(Beginning of Data to process)

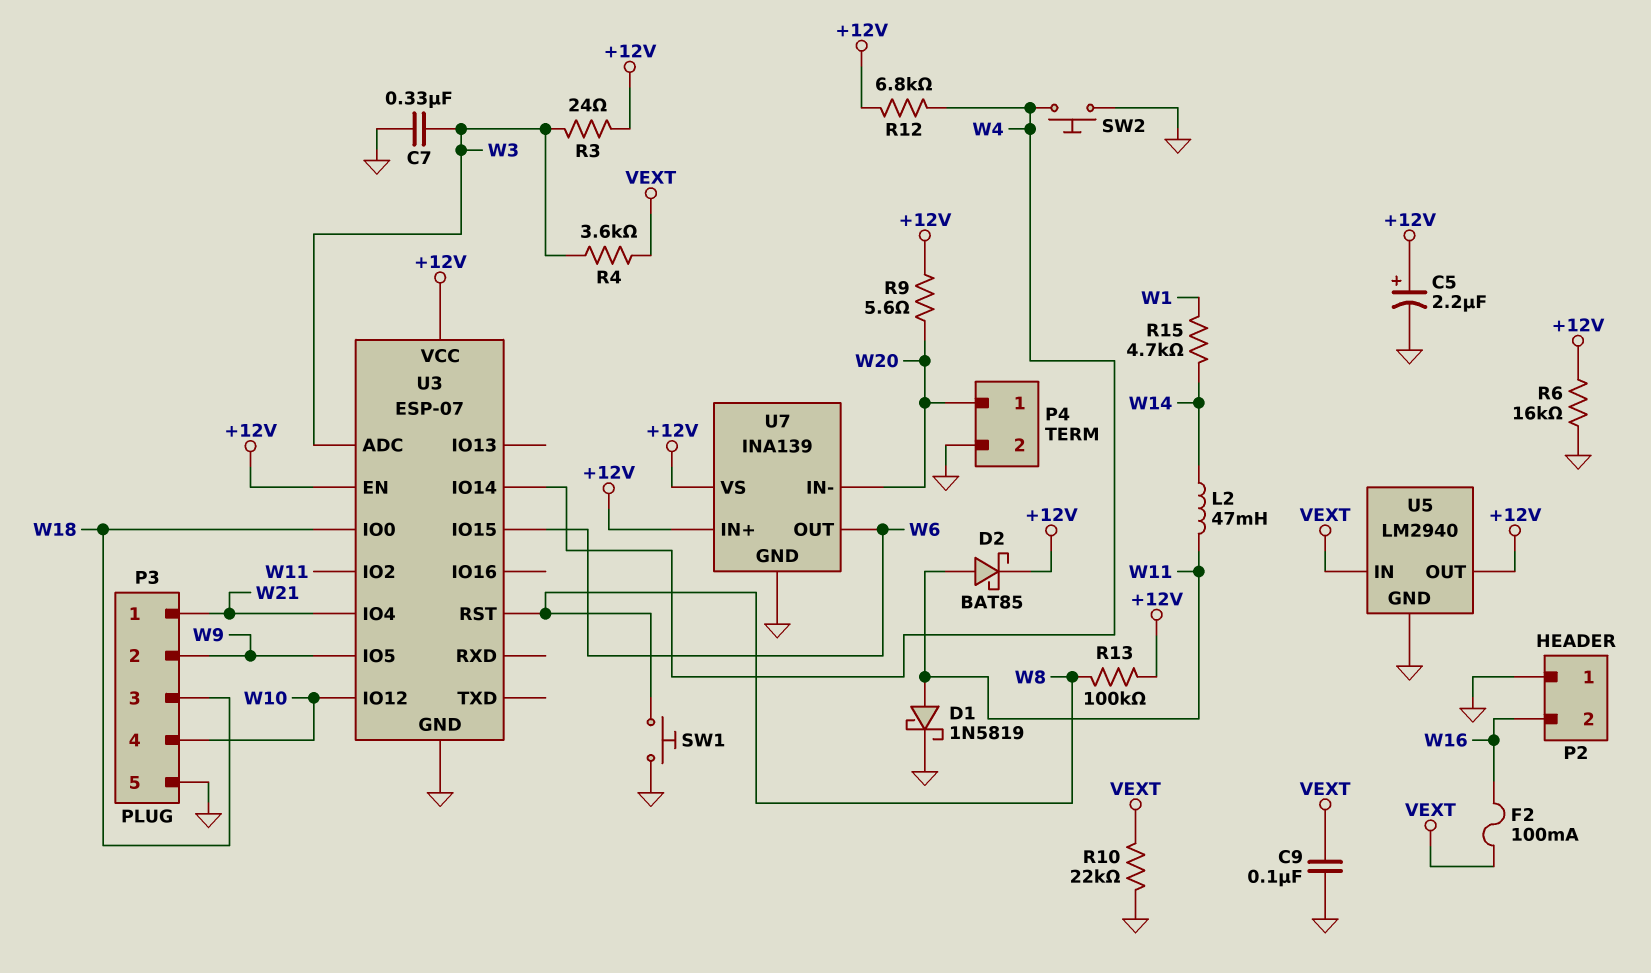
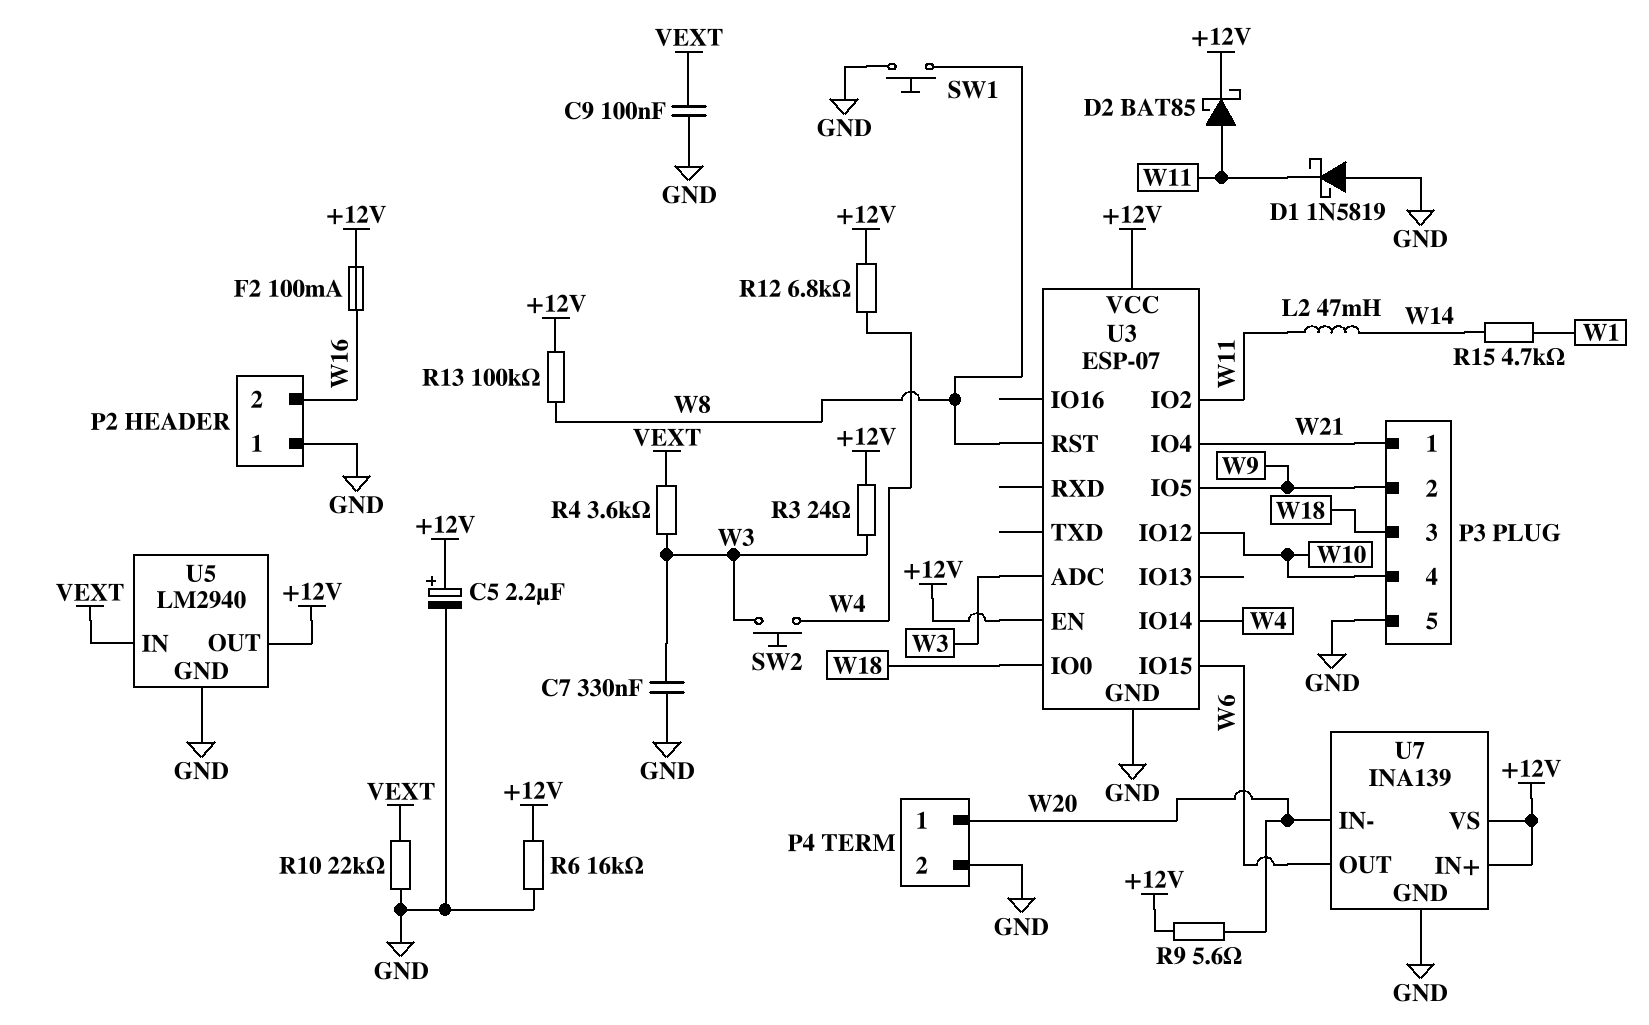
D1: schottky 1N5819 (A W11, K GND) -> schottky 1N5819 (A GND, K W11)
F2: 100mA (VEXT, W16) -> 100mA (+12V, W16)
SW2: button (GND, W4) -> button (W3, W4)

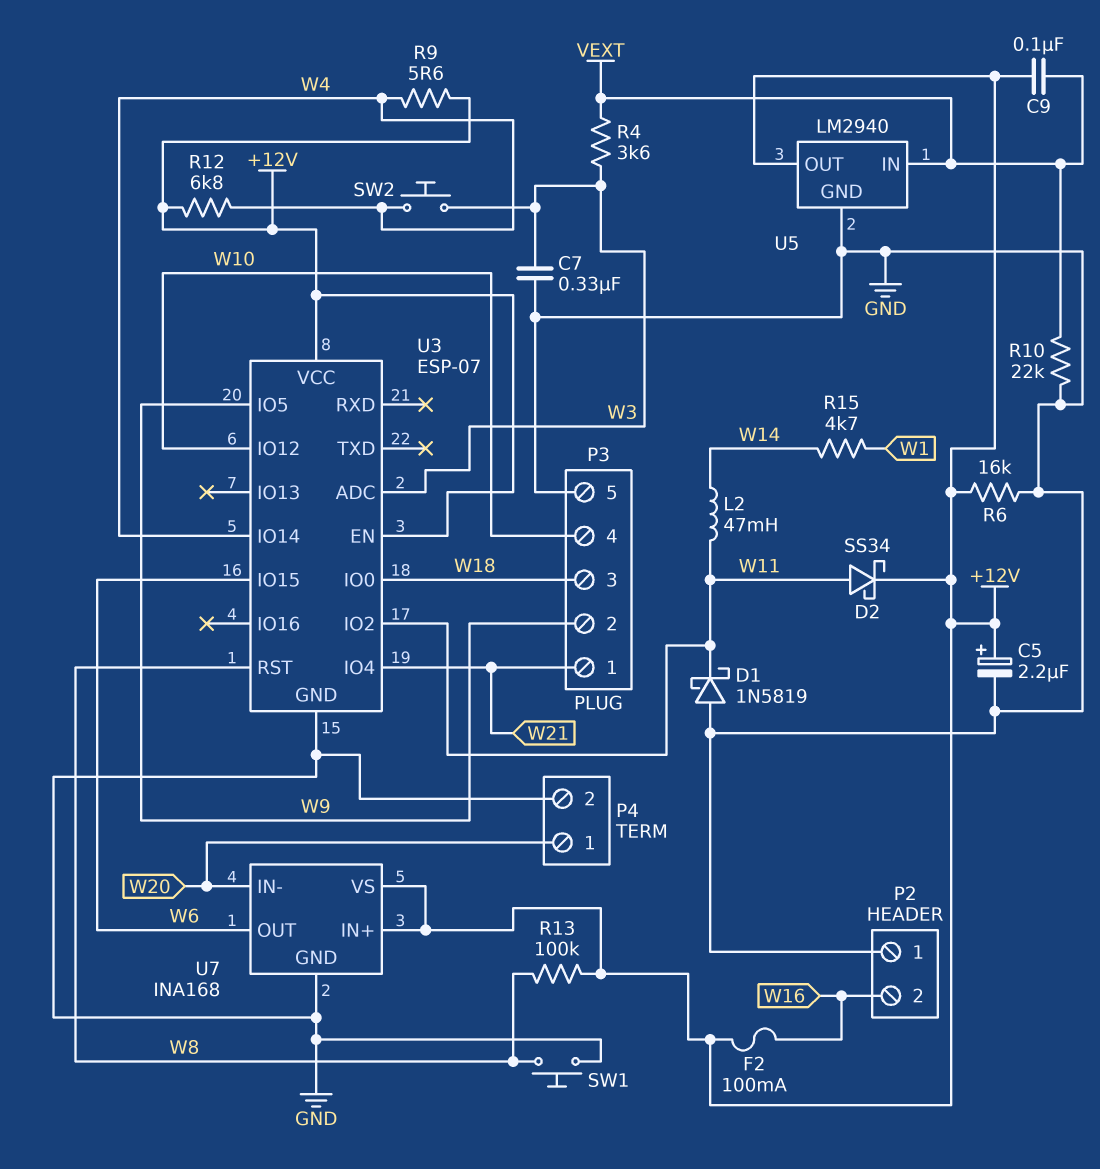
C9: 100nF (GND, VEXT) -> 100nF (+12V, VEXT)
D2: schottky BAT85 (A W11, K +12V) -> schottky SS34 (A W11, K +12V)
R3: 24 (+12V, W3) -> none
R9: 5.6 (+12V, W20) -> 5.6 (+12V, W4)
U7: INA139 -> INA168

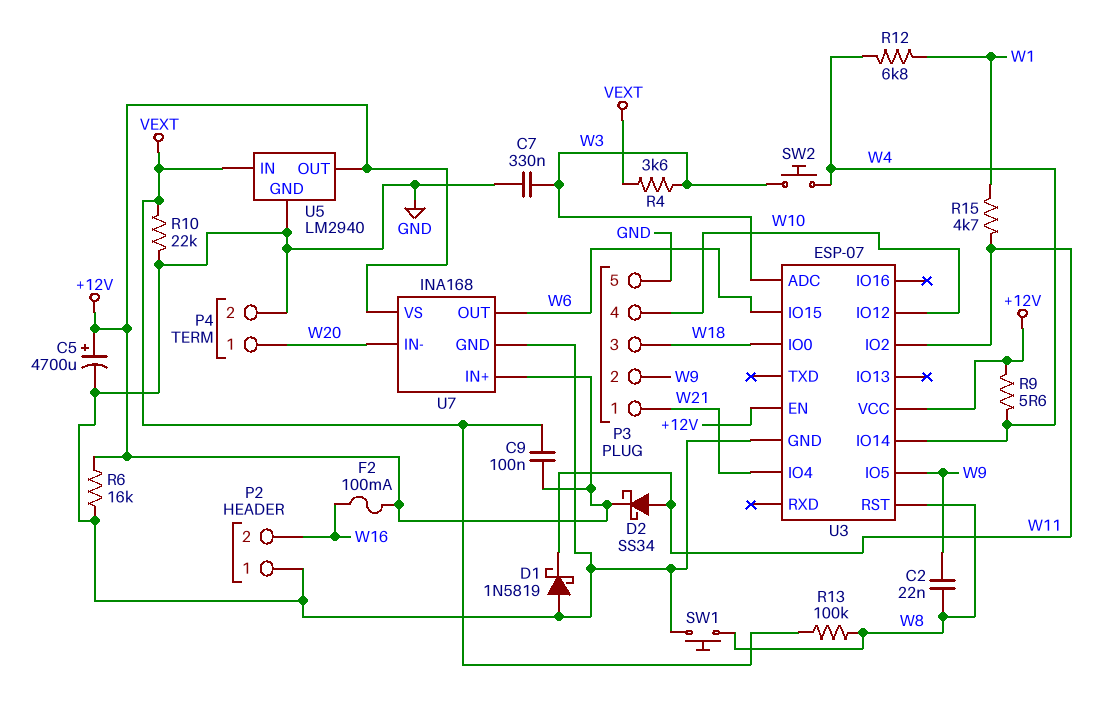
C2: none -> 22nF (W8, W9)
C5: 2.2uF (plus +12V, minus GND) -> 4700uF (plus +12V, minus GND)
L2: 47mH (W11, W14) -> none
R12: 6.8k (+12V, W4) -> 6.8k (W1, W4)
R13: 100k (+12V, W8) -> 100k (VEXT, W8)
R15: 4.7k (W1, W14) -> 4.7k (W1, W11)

(End of Data to process)

◆ Task instructions ◆
Retype all the data exactly; skip the pictures.

◆ Answer to the problem ◆
D1: schottky 1N5819 (A W11, K GND) -> schottky 1N5819 (A GND, K W11)
F2: 100mA (VEXT, W16) -> 100mA (+12V, W16)
SW2: button (GND, W4) -> button (W3, W4)

C9: 100nF (GND, VEXT) -> 100nF (+12V, VEXT)
D2: schottky BAT85 (A W11, K +12V) -> schottky SS34 (A W11, K +12V)
R3: 24 (+12V, W3) -> none
R9: 5.6 (+12V, W20) -> 5.6 (+12V, W4)
U7: INA139 -> INA168

C2: none -> 22nF (W8, W9)
C5: 2.2uF (plus +12V, minus GND) -> 4700uF (plus +12V, minus GND)
L2: 47mH (W11, W14) -> none
R12: 6.8k (+12V, W4) -> 6.8k (W1, W4)
R13: 100k (+12V, W8) -> 100k (VEXT, W8)
R15: 4.7k (W1, W14) -> 4.7k (W1, W11)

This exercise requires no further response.